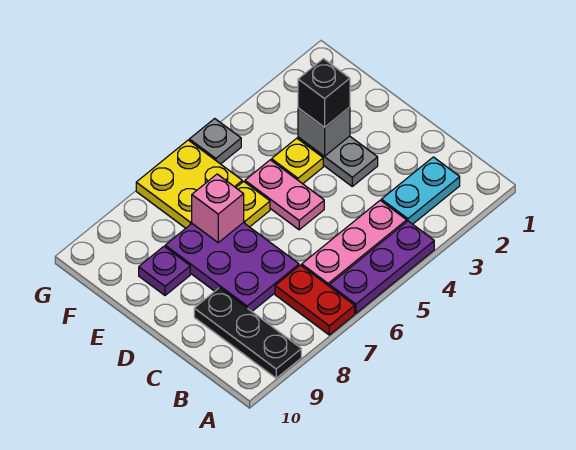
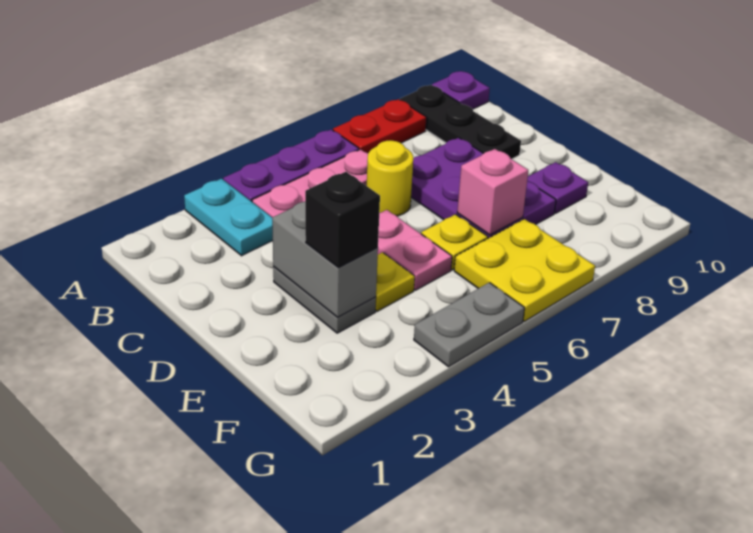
red plate A7:B7 level 1 -> red plate A7:A8 level 1
none -> purple plate A10 level 1
cyan plate B2:B3 level 1 -> cyan plate A3:B3 level 1
none -> yellow round brick C6 level 1
grey brick E3 level 2 -> grey brick D3:E3 level 2
grey plate G5 level 1 -> grey plate G4:G5 level 1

§

# HOW TO COMPLETE THIS TASK
Any images must be dropped; all other material is to be printed exactly.

# WRITTEN SOLUTION
red plate A7:B7 level 1 -> red plate A7:A8 level 1
none -> purple plate A10 level 1
cyan plate B2:B3 level 1 -> cyan plate A3:B3 level 1
none -> yellow round brick C6 level 1
grey brick E3 level 2 -> grey brick D3:E3 level 2
grey plate G5 level 1 -> grey plate G4:G5 level 1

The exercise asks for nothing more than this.